THE TASK »
Report each line in the listing below that contains the word "kern", copying every such line in full.

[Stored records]
┌────────
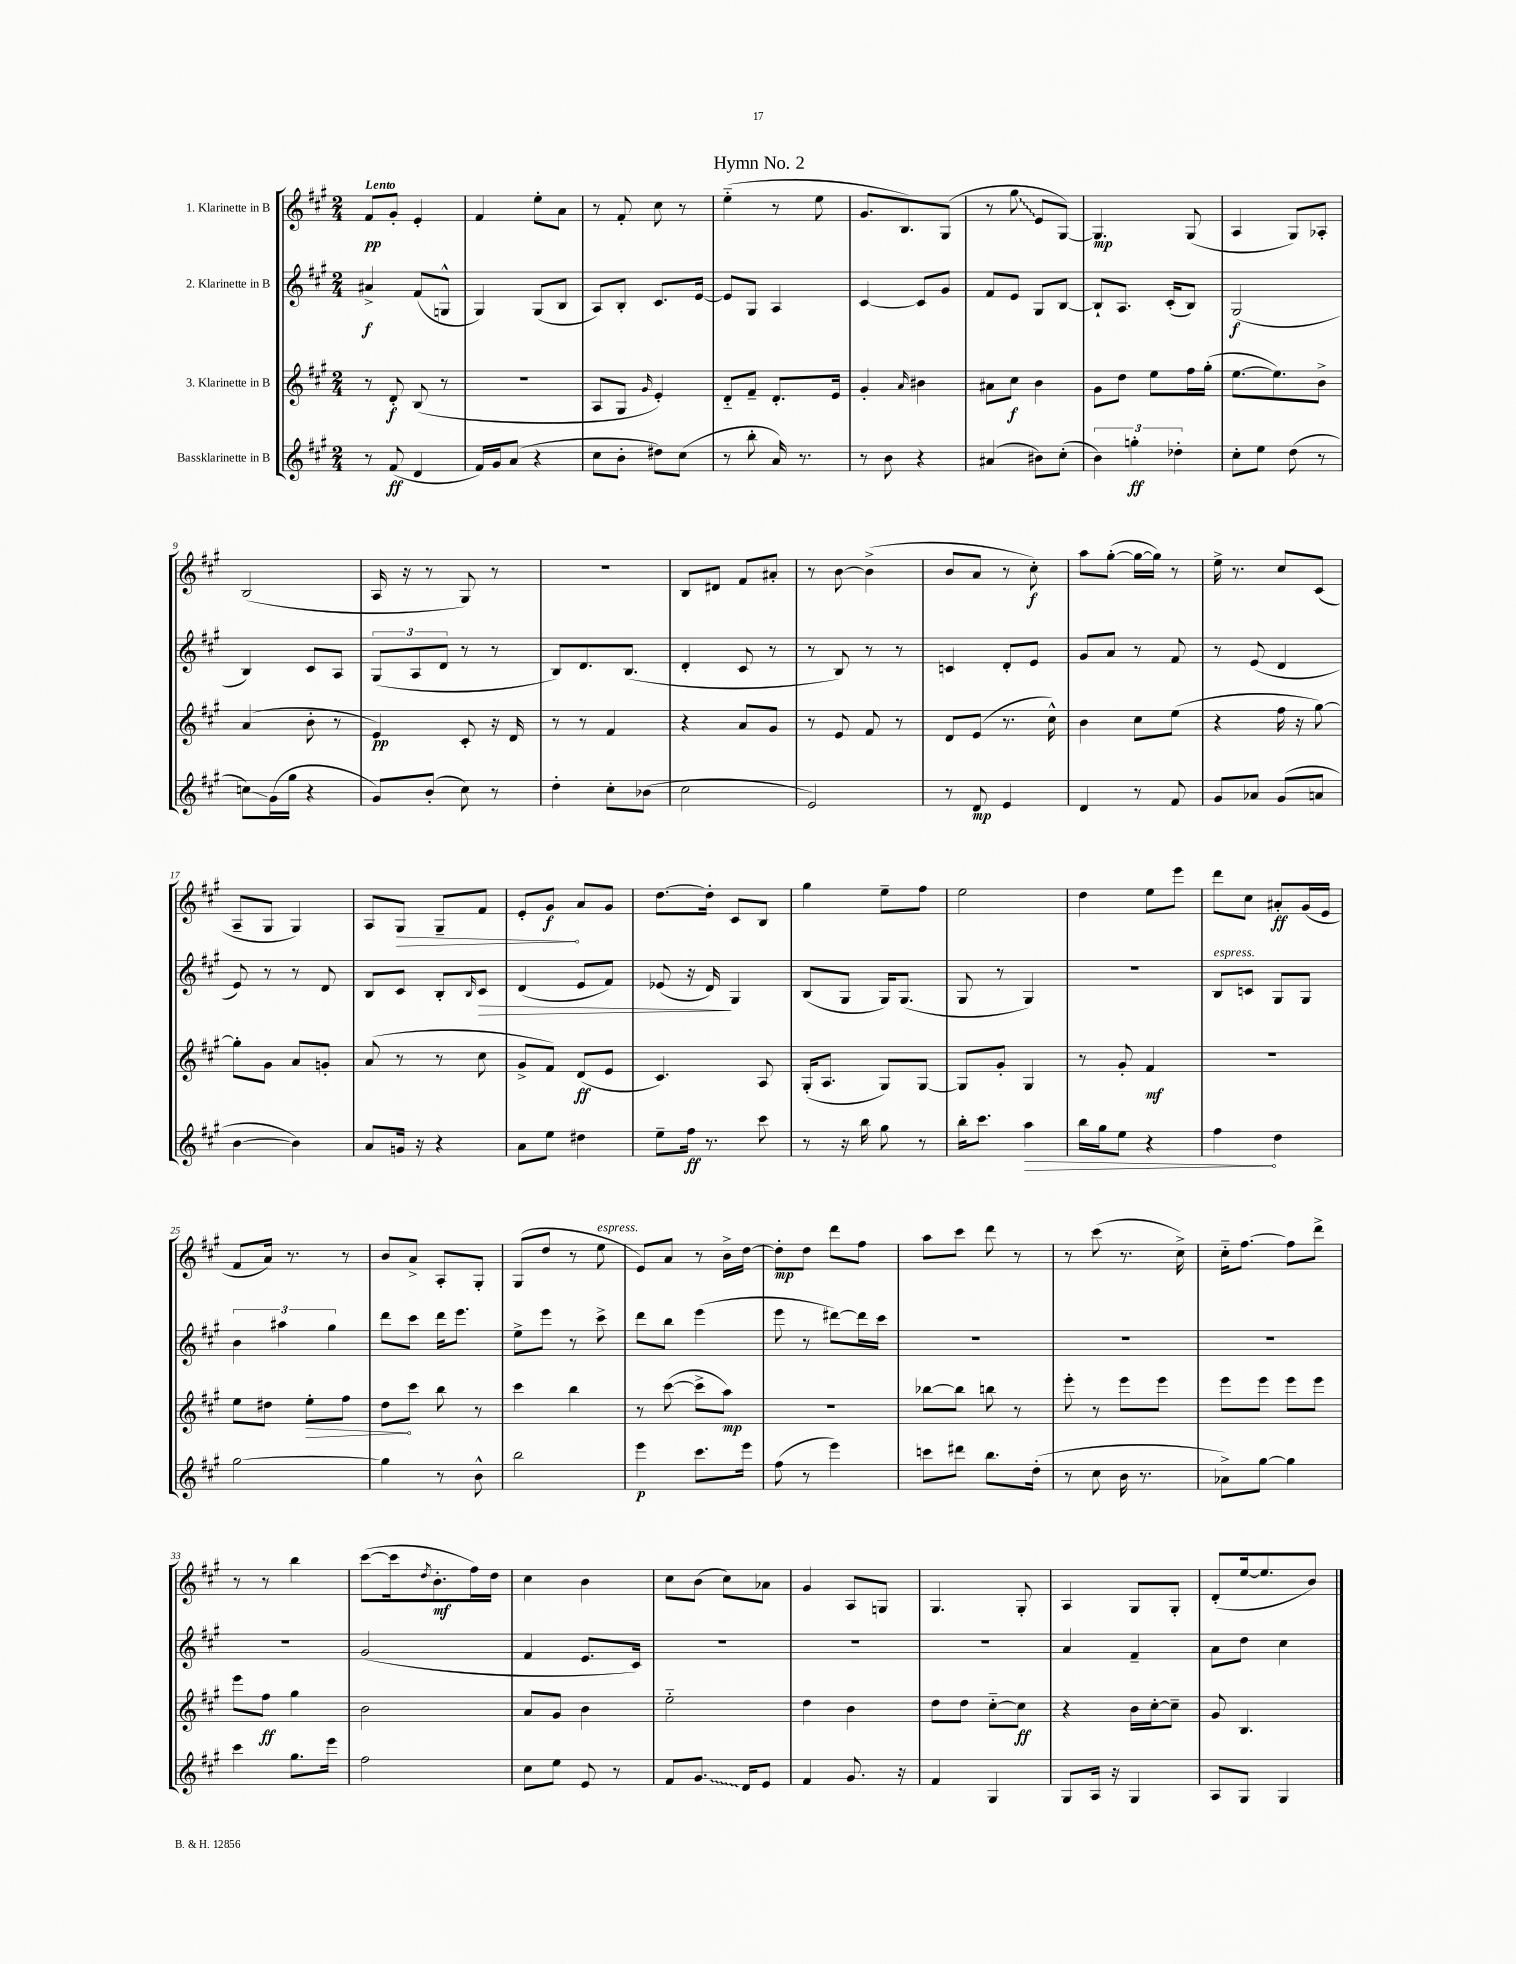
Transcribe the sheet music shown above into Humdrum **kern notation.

**kern	**kern	**kern	**kern
*staff4	*staff3	*staff2	*staff1
*clefG2	*clefG2	*clefG2	*clefG2
*k[f#c#g#]	*k[f#c#g#]	*k[f#c#g#]	*k[f#c#g#]
*M2/4	*M2/4	*M2/4	*M2/4
8r	8r	4a#^/	8f#/L
(8f#/	8d'/	.	8g#'/J
4d/	(8B/	(8f#/L	4e'/
.	8r	8G^^/J	.
=	=	=	=
16f#/LL)	2r	4G#/)	4f#/
16g#/J	.	.	.
(8a/J	.	.	.
4r	.	(8G#/L	8ee'\L
.	.	8B/J	8a\J
=	=	=	=
8cc#\L	8A/L	8A/L)	8r
8b'\J	8G#/J	8B'/J	8f#'/
.	16qqg#/	.	.
8dd#\L)	4e'/)	8.c#/L	8cc#\
(8cc#\J	.	.	8r
.	.	[16e/Jk	.
=	=	=	=
8r	8d'~/L	8e/]L	(4ee'~\
8bb'\	8f#~/J	8G#/J	.
16a/)	8.d'/L	4A/	8r
8.r	.	.	.
.	.	.	8ee\
.	16e/Jk	.	.
=	=	=	=
8r	4g#'/	[4c#/	8.g#/L
8b\	.	.	.
.	.	.	8.B/)
.	16qqa/	.	.
4r	4b#\	8c#/]L	.
.	.	8g#/J	(8G#/J
=	=	=	=
(4a#/	8a#\L	8f#/L	8r
.	8cc#\J	8e/J	8gg#\
8b#\L)	4b\	8G#/L	8e/L
(8cc#'\J	.	[8B/J	[8G#/J)
=	=	=	=
6b\)	8g#\L	8B`/]L	4.G#/]
.	8dd\J	8.A/J	.
6gg'\	.	.	.
.	8ee\L	.	.
.	.	(16c#'/LK	.
6dd-'\	.	.	.
.	16ff#\L	8B/J)	(8G#/
.	(16gg#'\JJ	.	.
=	=	=	=
8cc#'\L	[8.ee\L	(2G#/	4A/
8ee\J	.	.	.
.	8.ee\])	.	.
(8dd\	.	.	8G#/L)
8r	8b^\J	.	8A-'/J
=	=	=	=
8cc\L)	(4a/	4B/)	(2B/
(16g#\L	.	.	.
16gg#\JJ	.	.	.
4r	8b'\	8c#/L	.
.	8r	8A/J	.
=	=	=	=
8g#/L)	4e/)	(12G#/L	16A/
.	.	.	16r
.	.	12A/	.
(8b'/J	.	.	8r
.	.	12d/J	.
8cc#\)	8c#'/	8r	8G#/)
8r	16r	8r	8r
.	16d/	.	.
=	=	=	=
4dd'\	8r	8B/L)	2r
.	8r	8.d/	.
8cc#'\L	4f#/	.	.
.	.	(8.B/J	.
(8b-\J	.	.	.
=	=	=	=
2cc#\	4r	4d'/	8B/L
.	.	.	8d#/J
.	8a/L	8c#/	8f#/L
.	8g#/J	8r	8a#'/J
=	=	=	=
2e/)	8r	8r	8r
.	8e/	8B/)	[8b\
.	8f#/	8r	(4b^\]
.	8r	8r	.
=	=	=	=
8r	8d/L	4c/	8b/L
8d/	(8e/J	.	8a/J
4e/	8.r	8d'/L	8r
.	.	8e/J	8cc#'\)
.	16cc#^^\)	.	.
=	=	=	=
4d/	4b\	8g#/L	8aa\L
.	.	8a/J	([8gg#'\J
8r	8cc#\L	8r	16gg#\_LL
.	.	.	16gg#\]JJ)
8f#/	(8ee\J	8f#/	8r
=	=	=	=
8g#/L	4r	8r	16ee^\
.	.	.	8.r
8a-/J	.	(8e/	.
(8g#/L	16ff#\	4d/	8cc#/L
.	16r	.	.
8a/J	[8gg#\)	.	(8c#/J
=	=	=	=
[4b\	8gg#'\]L	8e/)	8A~/L
.	8g#\J	8r	8G#/J
4b\])	8a/L	8r	4G#/)
.	8g'/J	8d/	.
=	=	=	=
8a/L	(8a/	8B/L	8A/L
16g/Jk	8r	8c#/J	8G#/J
16r	.	.	.
4r	8r	8B'/L	8G#~/L
.	.	16qqB/	.
.	8cc#\	8c#/J	8f#/J
=	=	=	=
8a\L	8g#^/L	(4d/	8e'/L
8ee\J	8f#/J)	.	8g#/J
4dd#\	(8d/L	8e/L	8a/L
.	8e/J	8f#/J)	8g#/J
=	=	=	=
8ee~\L	4.c#/)	(8e-/	[8.dd\L
16ff#\Jk	.	16r	.
8.r	.	16d/)	16dd'\]Jk
.	.	4G#/	8c#/L
8ccc#\	8A/	.	8B/J
=	=	=	=
8r	(16G#'/LK	(8B/L	4gg#\
.	8.A/J	.	.
16r	.	8G#/J	.
16bb\	.	.	.
8gg#\	8G#/L)	16G#/LK)	8ee~\L
.	.	(8.G#/J	.
8r	[8G#/J	.	8ff#\J
=	=	=	=
16bb'\LK	8G#/]L	8G#/	2ee\
8.ccc#\J	.	.	.
.	8g#'/J	8r	.
4aa\	4G#/	4G#/)	.
=	=	=	=
16bb\LL	8r	2r	4dd\
16gg#\J	.	.	.
8ee\J	8g#'/	.	.
4r	4f#/	.	8ee\L
.	.	.	8eee\J
=	=	=	=
4ff#\	2r	8B/L	8ddd\L
.	.	8c/J	8cc#\J
4dd\	.	8G#/L	8a#'/L
.	.	8G#/J	(16g#/L
.	.	.	16e/JJ
=	=	=	=
[2gg#\	8ee\L	6b\	8f#/L
.	8dd#\J	.	16a/Jk)
.	.	6aa#\	.
.	.	.	8.r
.	8ee'\L	.	.
.	.	6gg#\	.
.	8ff#\J	.	8r
=	=	=	=
4gg#\]	8dd\L	8ddd\L	8b/L
.	8ccc#\J	8ccc#\J	8a^/J
8r	8bb\	16ddd\LK	8A'/L
.	.	8.eee\J	.
8b^^\	8r	.	8G#'/J
=	=	=	=
2bb\	4ccc#\	8ee^\L	(8G#/L
.	.	8eee\J	8dd/J
.	4bb\	8r	8r
.	.	8ccc#^\	8ee\
=	=	=	=
4eee\	8r	8ddd\L	8e/L)
.	([8ccc#\	8bb\J	8a/J
8.ccc#\L	8ccc#^\]L	(4eee\	8r
.	8aa\J)	.	16b^\LL
16eee\Jk	.	.	[16dd\JJ
=	=	=	=
(8ff#\	2r	8eee\	8dd'\]L
8r	.	8r	8dd\J
4eee\)	.	[8ddd#\L)	8ddd\L
.	.	16ddd#\]L	8ff#\J
.	.	16ccc#\JJ	.
=	=	=	=
8ccc\L	[8bb-\L	2r	8aa\L
8ddd#\J	8bb-\]J	.	8ccc#\J
8.bb\L	8bb\	.	8ddd\
.	8r	.	8r
(16dd'\Jk	.	.	.
=	=	=	=
8r	8eee'\	2r	8r
8cc#\	8r	.	(8ccc#\
16b\	8eee\L	.	8.r
8.r	.	.	.
.	8eee\J	.	.
.	.	.	16cc#^\)
=	=	=	=
8a-^\L)	8eee\L	2r	16cc#'~\LK
.	.	.	[8.ff#\J
[8gg#\J	8eee\J	.	.
4gg#\]	8eee\L	.	8ff#\]L
.	8eee\J	.	8ddd^\J
=	=	=	=
4ccc#\	8eee\L	2r	8r
.	8ff#\J	.	8r
8.gg#\L	4gg#\	.	4bb\
16eee\Jk	.	.	.
=	=	=	=
2ff#\	2b\	(2g#/	([8ccc#\L
.	.	.	16ccc#\]k
.	.	.	8qdd/
.	.	.	8.b'\
.	.	.	16ff#\L)
.	.	.	16dd\JJ
=	=	=	=
8cc#\L	8a/L	4f#/	4cc#\
8ee\J	8g#/J	.	.
8e/	4b\	8.e/L	4b\
8r	.	.	.
.	.	16c#/Jk)	.
=	=	=	=
8f#/L	2ee'~\	2r	8cc#\L
8.g#/J	.	.	(8b\J
.	.	.	8cc#\L)
16d/LK	.	.	.
8e/J	.	.	8a-\J
=	=	=	=
4f#/	4dd\	2r	4g#/
8.g#/	4b\	.	8A/L
.	.	.	8G/J
16r	.	.	.
=	=	=	=
4f#/	8dd\L	2r	4.G#/
.	8dd\J	.	.
4G#/	[8cc#'~\L	.	.
.	8cc#\]J	.	8G#'/
=	=	=	=
8G#/L	4r	4a/	4A/
16A/Jk	.	.	.
16r	.	.	.
4G#/	16b\LL	4f#~/	8G#/L
.	[16cc#'\J	.	.
.	8cc#~\]J	.	8G#'/J
=	=	=	=
8A/L	8g#/	8a\L	(8d'/L
8G#/J	4.B/	8dd\J	[16ee/k
.	.	.	8.ee/]
4G#/	.	4cc#\	.
.	.	.	8b/J)
==	==	==	==
*-	*-	*-	*-
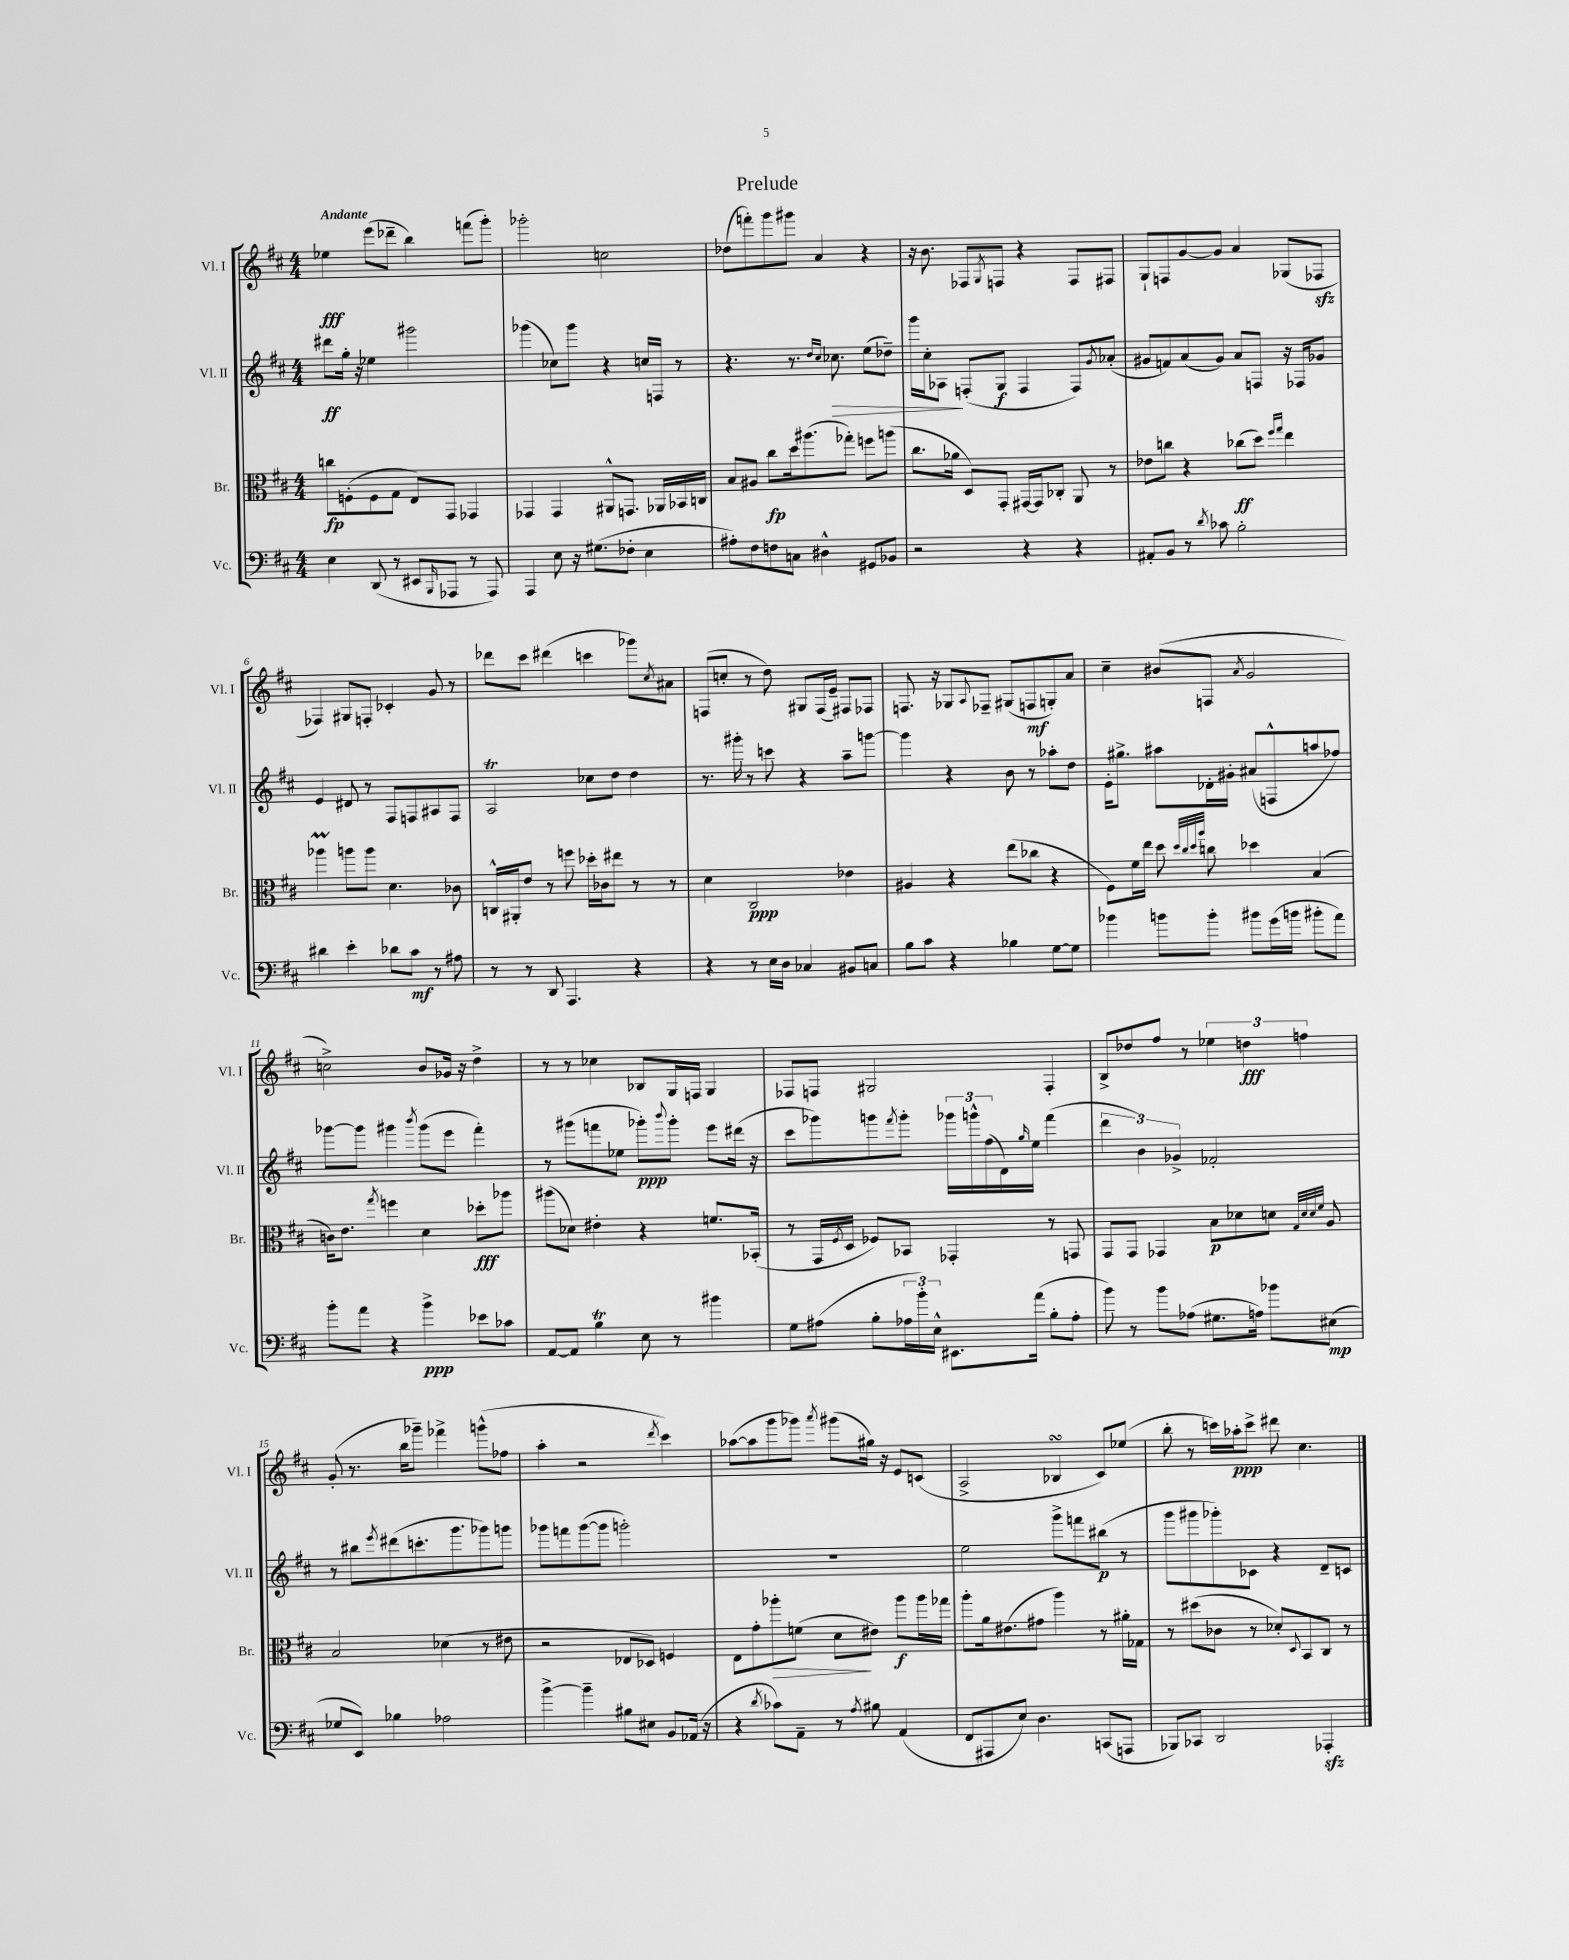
└────────
OUTPUT »
Transcribe the sheet music shown above into Humdrum **kern notation.
**kern	**kern	**kern	**kern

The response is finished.